[Colored object listings]
_ _ _ _

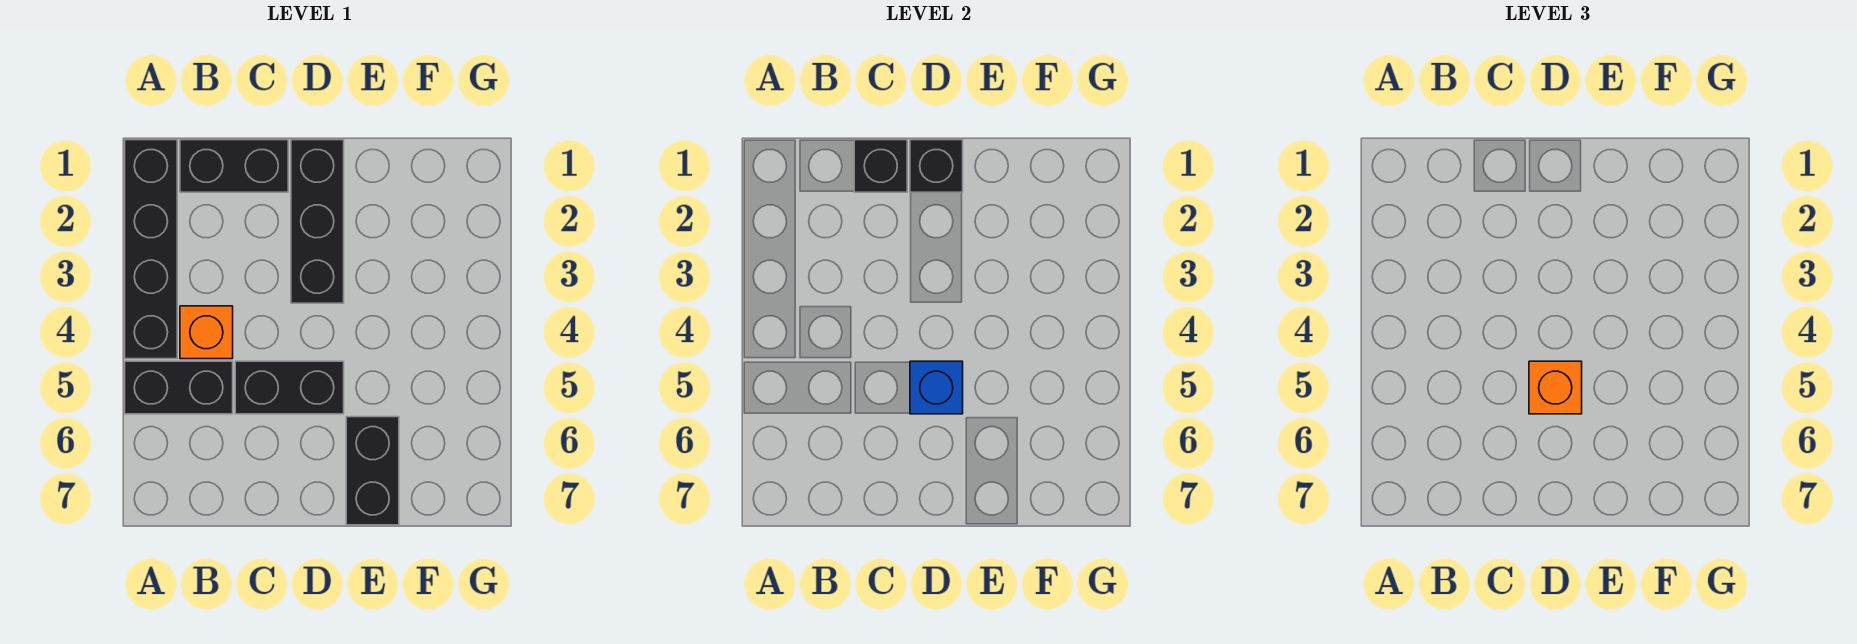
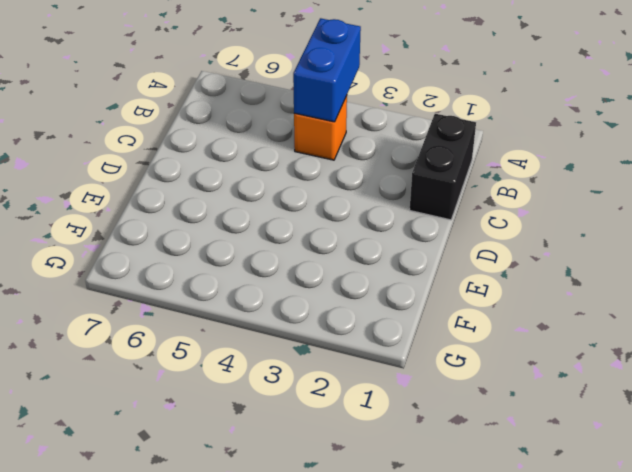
blue brick A4:B4 level 2 -> none
none -> black brick A1:A4 level 1
none -> black brick A5:B5 level 1

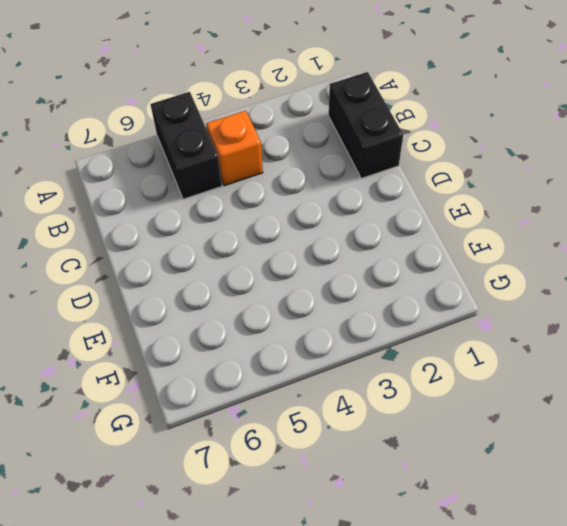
none -> black brick A1:A4 level 1
none -> black brick C5:D5 level 1

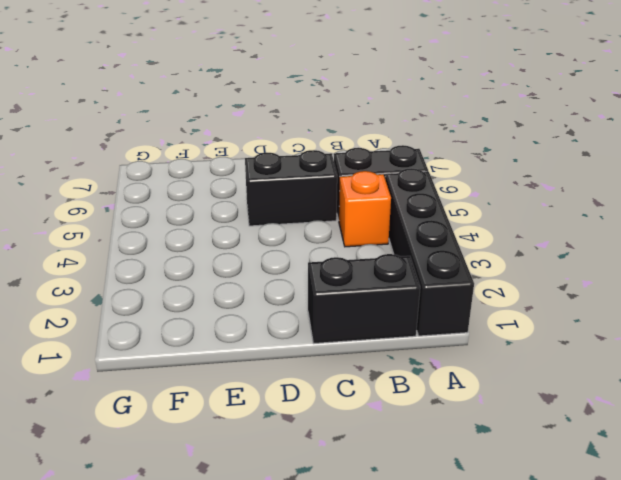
none -> black brick D1:D3 level 1
none -> black brick E6:E7 level 1

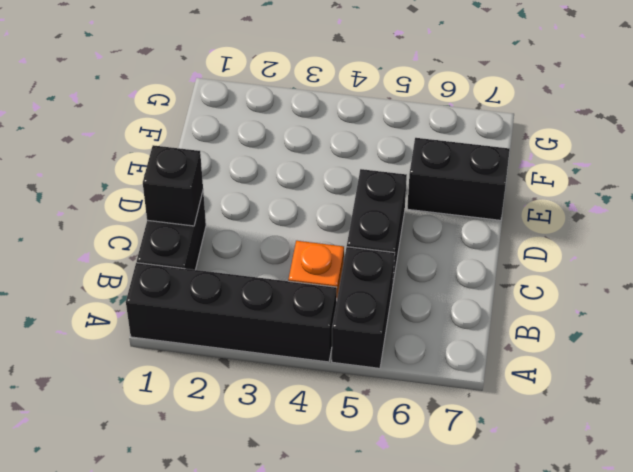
none -> black brick D1:D3 level 1
none -> black brick D1 level 2

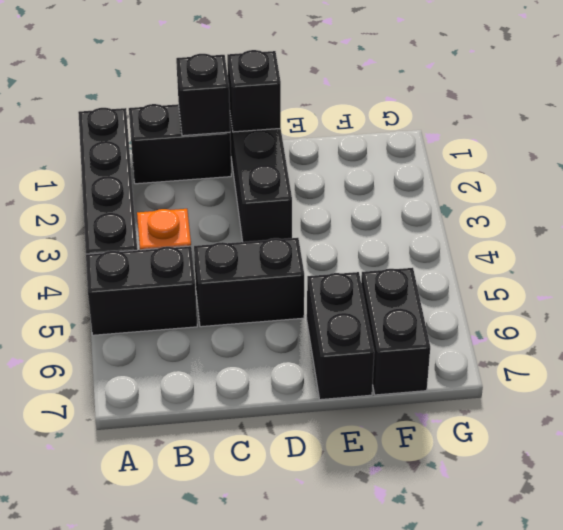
black brick F6:F7 level 1 -> none
none -> blue brick D5 level 2
none -> orange brick D5 level 3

_ _ _ _

• Exercise brief: Take each line above that contains "blue" and copy it out.

• Completed exercise:
blue brick A4:B4 level 2 -> none
none -> blue brick D5 level 2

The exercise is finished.